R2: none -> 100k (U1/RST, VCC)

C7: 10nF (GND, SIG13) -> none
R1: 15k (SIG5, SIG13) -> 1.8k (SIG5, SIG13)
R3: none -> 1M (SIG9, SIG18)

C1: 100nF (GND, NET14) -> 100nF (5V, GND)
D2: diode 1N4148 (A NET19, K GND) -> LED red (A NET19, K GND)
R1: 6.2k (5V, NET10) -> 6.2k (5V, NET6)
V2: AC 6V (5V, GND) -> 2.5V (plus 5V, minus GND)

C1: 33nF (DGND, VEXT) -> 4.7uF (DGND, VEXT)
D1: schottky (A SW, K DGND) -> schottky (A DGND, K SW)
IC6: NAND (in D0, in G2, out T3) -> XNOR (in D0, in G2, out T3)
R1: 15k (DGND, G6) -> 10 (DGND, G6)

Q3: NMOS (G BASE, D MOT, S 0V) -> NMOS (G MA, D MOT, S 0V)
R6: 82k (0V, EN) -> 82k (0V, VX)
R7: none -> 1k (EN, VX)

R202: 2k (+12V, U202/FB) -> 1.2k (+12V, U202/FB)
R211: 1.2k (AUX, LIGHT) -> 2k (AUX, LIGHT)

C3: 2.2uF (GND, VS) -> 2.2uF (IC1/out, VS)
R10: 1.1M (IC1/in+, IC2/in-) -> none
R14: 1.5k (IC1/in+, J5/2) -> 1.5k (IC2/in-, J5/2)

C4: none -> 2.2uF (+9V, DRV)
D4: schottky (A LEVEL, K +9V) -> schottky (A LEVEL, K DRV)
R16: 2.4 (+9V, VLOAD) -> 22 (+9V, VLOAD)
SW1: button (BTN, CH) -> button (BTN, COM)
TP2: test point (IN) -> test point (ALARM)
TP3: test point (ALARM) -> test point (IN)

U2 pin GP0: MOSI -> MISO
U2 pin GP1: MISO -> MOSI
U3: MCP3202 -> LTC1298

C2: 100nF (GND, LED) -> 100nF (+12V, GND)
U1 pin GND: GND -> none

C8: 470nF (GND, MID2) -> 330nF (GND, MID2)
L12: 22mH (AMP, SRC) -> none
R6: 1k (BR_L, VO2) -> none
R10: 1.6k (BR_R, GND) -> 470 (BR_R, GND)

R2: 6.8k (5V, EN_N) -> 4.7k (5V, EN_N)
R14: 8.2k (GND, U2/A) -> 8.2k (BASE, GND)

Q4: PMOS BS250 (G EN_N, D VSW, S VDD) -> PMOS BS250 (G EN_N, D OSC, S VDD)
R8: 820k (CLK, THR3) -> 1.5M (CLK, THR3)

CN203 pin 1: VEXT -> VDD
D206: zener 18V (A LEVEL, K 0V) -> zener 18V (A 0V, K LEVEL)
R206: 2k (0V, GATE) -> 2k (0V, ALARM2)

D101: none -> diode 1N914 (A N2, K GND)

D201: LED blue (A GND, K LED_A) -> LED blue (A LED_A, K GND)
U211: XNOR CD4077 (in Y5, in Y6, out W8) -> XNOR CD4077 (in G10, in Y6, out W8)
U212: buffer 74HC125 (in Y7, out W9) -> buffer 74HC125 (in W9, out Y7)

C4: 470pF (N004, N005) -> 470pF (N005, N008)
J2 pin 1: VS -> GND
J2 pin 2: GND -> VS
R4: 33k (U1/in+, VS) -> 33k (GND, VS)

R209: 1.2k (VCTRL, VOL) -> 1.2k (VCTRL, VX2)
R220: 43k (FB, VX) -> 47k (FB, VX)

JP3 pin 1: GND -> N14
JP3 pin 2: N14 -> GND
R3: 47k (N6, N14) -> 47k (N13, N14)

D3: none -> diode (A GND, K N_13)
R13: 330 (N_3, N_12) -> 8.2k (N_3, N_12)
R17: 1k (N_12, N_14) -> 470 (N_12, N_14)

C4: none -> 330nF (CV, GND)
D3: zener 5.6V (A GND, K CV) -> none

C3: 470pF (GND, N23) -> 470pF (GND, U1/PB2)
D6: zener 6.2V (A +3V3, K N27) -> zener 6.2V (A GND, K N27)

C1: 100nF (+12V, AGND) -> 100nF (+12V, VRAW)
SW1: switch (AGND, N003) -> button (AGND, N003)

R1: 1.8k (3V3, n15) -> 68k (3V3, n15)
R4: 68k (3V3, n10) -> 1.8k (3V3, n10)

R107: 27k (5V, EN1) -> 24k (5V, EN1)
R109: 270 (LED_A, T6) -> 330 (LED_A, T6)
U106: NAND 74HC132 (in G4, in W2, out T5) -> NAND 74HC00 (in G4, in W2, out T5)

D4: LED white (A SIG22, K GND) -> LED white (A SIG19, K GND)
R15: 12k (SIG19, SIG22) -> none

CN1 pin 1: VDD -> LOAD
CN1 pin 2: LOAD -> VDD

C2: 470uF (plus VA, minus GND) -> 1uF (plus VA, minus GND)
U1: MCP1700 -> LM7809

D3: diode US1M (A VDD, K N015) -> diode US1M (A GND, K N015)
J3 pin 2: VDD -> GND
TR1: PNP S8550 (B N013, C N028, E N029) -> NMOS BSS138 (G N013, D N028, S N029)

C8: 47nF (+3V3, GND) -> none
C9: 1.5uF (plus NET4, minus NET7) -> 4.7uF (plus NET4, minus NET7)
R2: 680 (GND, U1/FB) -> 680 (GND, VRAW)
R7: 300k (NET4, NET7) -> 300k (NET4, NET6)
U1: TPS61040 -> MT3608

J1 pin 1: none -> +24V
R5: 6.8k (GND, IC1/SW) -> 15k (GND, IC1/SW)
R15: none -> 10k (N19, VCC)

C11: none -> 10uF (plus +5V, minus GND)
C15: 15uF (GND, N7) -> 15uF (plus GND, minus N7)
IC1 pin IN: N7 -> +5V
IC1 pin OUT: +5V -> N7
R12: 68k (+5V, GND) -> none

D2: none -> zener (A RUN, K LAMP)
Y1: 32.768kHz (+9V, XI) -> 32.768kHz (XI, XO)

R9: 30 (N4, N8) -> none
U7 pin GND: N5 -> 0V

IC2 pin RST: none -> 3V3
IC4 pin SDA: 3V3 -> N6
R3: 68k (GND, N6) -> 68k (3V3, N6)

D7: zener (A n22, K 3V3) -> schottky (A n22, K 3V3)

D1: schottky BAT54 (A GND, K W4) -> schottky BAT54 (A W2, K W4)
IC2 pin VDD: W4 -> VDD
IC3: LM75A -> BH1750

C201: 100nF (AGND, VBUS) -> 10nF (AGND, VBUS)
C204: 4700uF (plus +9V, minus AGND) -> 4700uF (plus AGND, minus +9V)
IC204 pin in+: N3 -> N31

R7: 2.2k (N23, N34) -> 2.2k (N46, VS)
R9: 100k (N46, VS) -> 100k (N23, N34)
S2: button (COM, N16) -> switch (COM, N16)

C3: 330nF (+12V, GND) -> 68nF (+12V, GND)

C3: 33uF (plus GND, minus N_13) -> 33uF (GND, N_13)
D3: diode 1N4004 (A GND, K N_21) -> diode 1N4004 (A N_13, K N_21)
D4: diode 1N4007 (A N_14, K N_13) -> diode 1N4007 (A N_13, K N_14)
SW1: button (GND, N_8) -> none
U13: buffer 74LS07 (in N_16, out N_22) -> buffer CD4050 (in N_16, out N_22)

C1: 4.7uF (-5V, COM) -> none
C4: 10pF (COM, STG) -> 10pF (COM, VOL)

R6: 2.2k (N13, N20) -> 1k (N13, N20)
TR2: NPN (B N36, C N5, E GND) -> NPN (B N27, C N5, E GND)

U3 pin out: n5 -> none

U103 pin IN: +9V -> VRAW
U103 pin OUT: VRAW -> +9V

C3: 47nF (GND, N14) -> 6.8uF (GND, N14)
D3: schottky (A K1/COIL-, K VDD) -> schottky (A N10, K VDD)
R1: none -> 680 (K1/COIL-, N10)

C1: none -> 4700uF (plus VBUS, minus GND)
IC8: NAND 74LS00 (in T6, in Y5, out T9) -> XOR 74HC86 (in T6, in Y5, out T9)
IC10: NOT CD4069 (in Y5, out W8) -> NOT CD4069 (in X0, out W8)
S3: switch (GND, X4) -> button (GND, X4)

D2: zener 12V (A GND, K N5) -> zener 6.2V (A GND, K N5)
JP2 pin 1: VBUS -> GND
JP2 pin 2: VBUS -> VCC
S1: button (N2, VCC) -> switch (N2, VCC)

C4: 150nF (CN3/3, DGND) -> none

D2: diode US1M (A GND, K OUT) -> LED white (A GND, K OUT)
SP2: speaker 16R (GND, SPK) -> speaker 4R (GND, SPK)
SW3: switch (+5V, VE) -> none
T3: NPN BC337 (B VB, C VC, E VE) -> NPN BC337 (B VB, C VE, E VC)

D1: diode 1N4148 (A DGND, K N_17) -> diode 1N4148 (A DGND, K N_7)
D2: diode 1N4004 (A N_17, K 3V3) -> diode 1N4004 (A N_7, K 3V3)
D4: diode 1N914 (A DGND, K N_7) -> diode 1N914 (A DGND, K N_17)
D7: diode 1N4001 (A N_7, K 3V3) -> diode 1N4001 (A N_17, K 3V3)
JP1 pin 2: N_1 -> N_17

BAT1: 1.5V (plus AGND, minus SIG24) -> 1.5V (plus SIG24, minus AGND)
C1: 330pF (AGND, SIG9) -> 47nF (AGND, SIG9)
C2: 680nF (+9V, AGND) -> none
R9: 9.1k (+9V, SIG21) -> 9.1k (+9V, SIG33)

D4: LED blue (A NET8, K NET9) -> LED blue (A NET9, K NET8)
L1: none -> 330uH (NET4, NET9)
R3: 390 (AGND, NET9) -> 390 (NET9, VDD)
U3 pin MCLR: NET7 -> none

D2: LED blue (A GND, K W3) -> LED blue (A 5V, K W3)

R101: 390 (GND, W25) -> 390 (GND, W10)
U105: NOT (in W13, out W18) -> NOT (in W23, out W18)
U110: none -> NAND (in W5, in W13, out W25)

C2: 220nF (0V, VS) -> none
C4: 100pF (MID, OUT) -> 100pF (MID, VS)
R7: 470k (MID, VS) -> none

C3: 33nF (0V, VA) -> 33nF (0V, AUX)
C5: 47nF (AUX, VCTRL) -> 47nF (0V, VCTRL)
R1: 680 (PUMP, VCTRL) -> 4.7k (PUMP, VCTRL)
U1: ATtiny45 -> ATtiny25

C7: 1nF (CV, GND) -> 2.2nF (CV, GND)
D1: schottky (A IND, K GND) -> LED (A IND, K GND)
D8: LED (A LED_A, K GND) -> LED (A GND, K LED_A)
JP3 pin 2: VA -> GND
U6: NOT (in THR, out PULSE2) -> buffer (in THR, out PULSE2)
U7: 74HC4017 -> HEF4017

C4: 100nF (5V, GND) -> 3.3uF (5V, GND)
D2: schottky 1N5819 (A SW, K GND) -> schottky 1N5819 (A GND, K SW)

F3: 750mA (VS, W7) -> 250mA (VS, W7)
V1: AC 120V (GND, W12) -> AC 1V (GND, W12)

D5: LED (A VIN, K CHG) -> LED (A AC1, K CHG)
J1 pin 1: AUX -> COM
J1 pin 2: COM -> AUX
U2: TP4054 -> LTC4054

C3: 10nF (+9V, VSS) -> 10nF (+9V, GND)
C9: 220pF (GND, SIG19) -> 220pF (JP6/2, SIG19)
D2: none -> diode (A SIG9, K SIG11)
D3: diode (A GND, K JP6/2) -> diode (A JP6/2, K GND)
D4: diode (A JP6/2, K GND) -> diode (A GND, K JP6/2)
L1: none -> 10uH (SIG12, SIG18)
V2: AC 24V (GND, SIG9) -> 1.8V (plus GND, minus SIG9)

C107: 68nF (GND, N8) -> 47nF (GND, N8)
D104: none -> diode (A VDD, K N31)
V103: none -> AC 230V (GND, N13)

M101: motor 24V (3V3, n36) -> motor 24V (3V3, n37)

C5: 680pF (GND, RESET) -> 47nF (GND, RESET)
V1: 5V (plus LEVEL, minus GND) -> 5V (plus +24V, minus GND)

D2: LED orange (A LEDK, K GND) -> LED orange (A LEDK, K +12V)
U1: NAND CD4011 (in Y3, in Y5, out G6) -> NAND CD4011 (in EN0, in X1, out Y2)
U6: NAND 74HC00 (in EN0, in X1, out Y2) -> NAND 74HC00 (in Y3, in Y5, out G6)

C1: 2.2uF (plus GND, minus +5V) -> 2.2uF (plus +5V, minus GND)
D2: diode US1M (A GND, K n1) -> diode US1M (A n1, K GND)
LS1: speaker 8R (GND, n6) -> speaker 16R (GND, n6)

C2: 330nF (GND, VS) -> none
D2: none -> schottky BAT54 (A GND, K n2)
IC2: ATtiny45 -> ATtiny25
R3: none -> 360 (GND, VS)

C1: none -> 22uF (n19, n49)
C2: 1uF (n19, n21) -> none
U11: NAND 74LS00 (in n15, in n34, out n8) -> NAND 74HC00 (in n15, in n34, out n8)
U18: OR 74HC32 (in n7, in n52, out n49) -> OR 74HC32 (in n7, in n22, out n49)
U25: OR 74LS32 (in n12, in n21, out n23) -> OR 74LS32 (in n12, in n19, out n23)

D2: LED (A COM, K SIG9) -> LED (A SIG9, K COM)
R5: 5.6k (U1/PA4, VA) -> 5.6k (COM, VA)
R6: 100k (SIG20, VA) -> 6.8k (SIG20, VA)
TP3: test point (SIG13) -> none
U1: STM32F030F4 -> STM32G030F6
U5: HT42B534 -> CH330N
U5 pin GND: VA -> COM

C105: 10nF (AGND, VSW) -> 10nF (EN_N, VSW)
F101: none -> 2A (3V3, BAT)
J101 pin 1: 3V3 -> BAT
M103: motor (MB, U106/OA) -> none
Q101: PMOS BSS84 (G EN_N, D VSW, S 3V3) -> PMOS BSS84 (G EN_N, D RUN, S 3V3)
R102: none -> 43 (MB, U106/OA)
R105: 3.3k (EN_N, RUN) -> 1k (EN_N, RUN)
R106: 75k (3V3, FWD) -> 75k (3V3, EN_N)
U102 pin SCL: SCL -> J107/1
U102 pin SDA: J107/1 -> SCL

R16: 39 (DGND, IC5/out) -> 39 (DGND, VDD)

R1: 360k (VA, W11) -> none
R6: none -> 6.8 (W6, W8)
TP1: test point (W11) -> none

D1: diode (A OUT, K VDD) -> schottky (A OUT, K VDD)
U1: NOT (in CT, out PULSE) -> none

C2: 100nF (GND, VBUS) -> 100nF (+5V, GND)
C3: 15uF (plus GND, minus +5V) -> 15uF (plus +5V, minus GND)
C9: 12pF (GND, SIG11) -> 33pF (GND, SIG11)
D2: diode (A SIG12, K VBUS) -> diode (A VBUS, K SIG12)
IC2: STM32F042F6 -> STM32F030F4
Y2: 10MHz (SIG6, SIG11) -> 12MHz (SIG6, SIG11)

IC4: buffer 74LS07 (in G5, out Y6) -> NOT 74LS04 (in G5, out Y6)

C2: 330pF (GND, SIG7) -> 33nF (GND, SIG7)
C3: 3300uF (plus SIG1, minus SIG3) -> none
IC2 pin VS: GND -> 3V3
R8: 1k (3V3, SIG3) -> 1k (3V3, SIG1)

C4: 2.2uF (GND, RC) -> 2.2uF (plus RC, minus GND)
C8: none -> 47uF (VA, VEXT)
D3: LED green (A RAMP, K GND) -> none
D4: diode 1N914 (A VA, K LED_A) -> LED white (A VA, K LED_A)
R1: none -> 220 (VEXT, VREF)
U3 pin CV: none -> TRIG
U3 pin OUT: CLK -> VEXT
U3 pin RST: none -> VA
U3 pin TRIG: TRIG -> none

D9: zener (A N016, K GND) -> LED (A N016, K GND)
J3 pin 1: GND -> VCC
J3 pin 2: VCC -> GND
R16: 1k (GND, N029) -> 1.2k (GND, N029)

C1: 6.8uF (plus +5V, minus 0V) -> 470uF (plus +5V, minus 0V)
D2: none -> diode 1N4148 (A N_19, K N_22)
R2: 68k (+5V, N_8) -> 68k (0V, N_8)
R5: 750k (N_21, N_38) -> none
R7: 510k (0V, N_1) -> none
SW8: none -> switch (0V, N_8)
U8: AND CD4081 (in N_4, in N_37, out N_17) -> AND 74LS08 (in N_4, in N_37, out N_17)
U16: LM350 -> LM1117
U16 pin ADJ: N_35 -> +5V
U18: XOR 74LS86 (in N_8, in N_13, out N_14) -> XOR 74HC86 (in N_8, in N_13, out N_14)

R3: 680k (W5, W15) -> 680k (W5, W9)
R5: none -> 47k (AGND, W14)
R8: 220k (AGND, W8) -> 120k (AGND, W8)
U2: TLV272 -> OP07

::::::::::

Copy from the entries above each line in which the string "XNOR" can be found.

## Solution to this exercise
IC6: NAND (in D0, in G2, out T3) -> XNOR (in D0, in G2, out T3)
U211: XNOR CD4077 (in Y5, in Y6, out W8) -> XNOR CD4077 (in G10, in Y6, out W8)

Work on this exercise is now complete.